Saved entries:
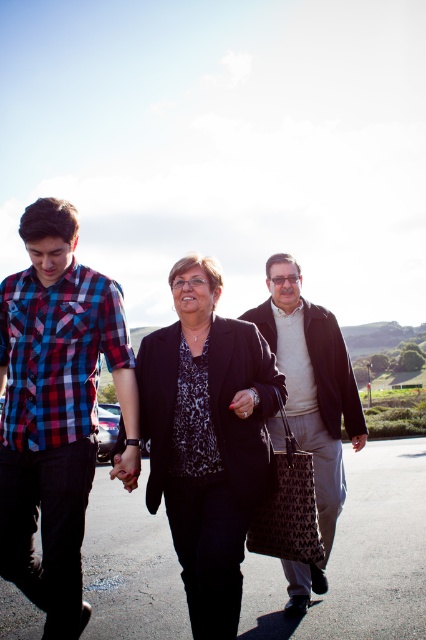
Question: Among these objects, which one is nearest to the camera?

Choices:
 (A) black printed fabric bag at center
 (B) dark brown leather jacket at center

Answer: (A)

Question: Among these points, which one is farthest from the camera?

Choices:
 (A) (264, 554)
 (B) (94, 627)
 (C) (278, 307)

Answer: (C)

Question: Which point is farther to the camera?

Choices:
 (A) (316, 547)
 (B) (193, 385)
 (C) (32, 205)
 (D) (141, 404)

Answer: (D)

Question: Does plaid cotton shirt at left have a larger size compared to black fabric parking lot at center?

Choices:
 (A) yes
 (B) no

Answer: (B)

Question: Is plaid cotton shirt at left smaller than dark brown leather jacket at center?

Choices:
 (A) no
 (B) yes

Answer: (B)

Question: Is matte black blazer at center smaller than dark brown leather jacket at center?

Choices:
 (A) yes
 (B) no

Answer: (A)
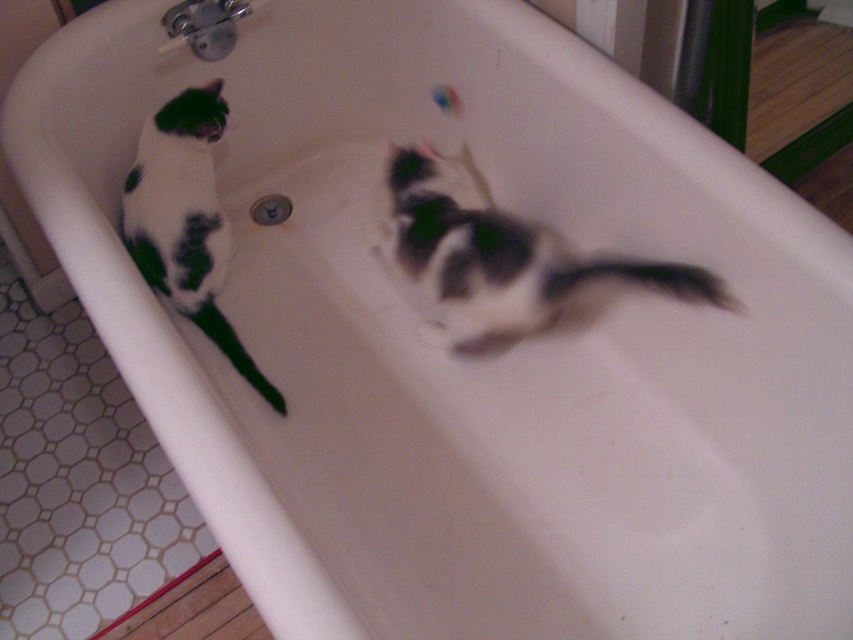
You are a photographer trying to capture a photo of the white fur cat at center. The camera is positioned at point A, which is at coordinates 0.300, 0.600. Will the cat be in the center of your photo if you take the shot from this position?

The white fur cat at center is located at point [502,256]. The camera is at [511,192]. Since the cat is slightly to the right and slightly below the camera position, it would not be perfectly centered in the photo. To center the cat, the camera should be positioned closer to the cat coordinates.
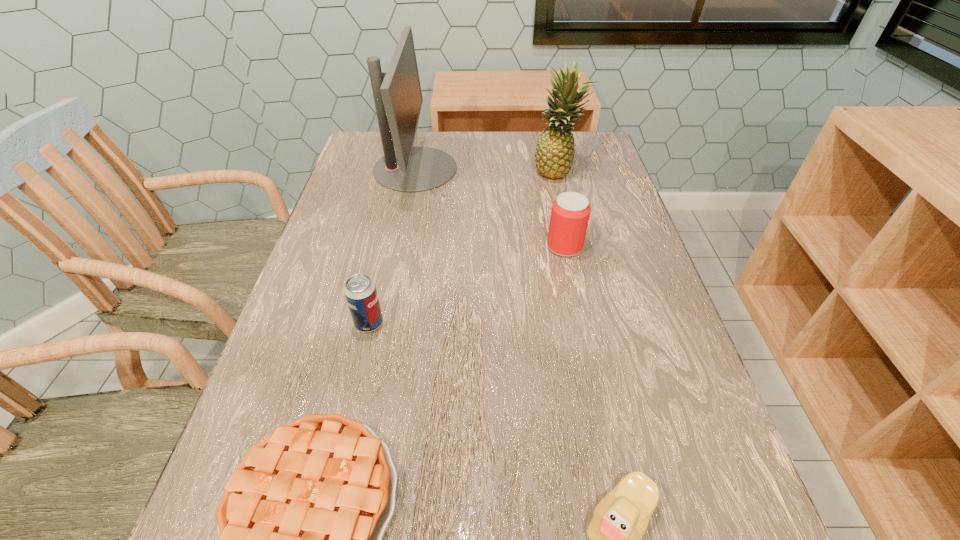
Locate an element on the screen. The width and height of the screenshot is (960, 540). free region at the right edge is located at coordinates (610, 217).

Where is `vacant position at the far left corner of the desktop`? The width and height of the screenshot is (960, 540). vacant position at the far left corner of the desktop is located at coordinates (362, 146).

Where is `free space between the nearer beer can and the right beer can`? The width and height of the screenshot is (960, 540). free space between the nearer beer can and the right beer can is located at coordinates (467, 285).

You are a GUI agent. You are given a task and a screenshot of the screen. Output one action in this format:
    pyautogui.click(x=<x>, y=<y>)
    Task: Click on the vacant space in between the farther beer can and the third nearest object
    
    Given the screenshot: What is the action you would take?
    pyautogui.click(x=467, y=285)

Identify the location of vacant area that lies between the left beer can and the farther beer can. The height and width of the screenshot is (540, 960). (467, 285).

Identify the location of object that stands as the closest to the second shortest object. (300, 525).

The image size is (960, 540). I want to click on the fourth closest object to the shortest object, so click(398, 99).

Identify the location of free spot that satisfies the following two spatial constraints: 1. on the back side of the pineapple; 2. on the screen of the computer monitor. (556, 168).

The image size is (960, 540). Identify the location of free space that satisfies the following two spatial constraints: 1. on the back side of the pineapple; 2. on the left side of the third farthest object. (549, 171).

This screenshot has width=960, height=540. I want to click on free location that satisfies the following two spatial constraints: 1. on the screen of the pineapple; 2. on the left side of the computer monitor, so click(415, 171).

WHAT TO WORK ON: Give back all of the records above verbatim, leaving out the pictures.

ANSWER FOR THIS EXERCISE:
Question: Among these objects, which one is nearest to the camera?

Choices:
 (A) black printed fabric bag at center
 (B) dark brown leather jacket at center

Answer: (A)

Question: Among these points, which one is farthest from the camera?

Choices:
 (A) (264, 554)
 (B) (94, 627)
 (C) (278, 307)

Answer: (C)

Question: Which point is farther to the camera?

Choices:
 (A) (316, 547)
 (B) (193, 385)
 (C) (32, 205)
 (D) (141, 404)

Answer: (D)

Question: Does plaid cotton shirt at left have a larger size compared to black fabric parking lot at center?

Choices:
 (A) yes
 (B) no

Answer: (B)

Question: Is plaid cotton shirt at left smaller than dark brown leather jacket at center?

Choices:
 (A) no
 (B) yes

Answer: (B)

Question: Is matte black blazer at center smaller than dark brown leather jacket at center?

Choices:
 (A) yes
 (B) no

Answer: (A)
You are a photographer trying to capture a photo of the white fur cat at center. The camera is positioned at point A, which is at coordinates 0.300, 0.600. Will the cat be in the center of your photo if you take the shot from this position?

The white fur cat at center is located at point [502,256]. The camera is at [511,192]. Since the cat is slightly to the right and slightly below the camera position, it would not be perfectly centered in the photo. To center the cat, the camera should be positioned closer to the cat coordinates.
Locate an element on the screen. The width and height of the screenshot is (960, 540). free region at the right edge is located at coordinates (610, 217).

Where is `vacant position at the far left corner of the desktop`? The width and height of the screenshot is (960, 540). vacant position at the far left corner of the desktop is located at coordinates (362, 146).

Where is `free space between the nearer beer can and the right beer can`? The width and height of the screenshot is (960, 540). free space between the nearer beer can and the right beer can is located at coordinates (467, 285).

You are a GUI agent. You are given a task and a screenshot of the screen. Output one action in this format:
    pyautogui.click(x=<x>, y=<y>)
    Task: Click on the vacant space in between the farther beer can and the third nearest object
    
    Given the screenshot: What is the action you would take?
    pyautogui.click(x=467, y=285)

Identify the location of vacant area that lies between the left beer can and the farther beer can. The height and width of the screenshot is (540, 960). (467, 285).

Identify the location of object that stands as the closest to the second shortest object. (300, 525).

The image size is (960, 540). I want to click on the fourth closest object to the shortest object, so click(398, 99).

Identify the location of free spot that satisfies the following two spatial constraints: 1. on the back side of the pineapple; 2. on the screen of the computer monitor. (556, 168).

The image size is (960, 540). Identify the location of free space that satisfies the following two spatial constraints: 1. on the back side of the pineapple; 2. on the left side of the third farthest object. (549, 171).

This screenshot has width=960, height=540. I want to click on free location that satisfies the following two spatial constraints: 1. on the screen of the pineapple; 2. on the left side of the computer monitor, so click(415, 171).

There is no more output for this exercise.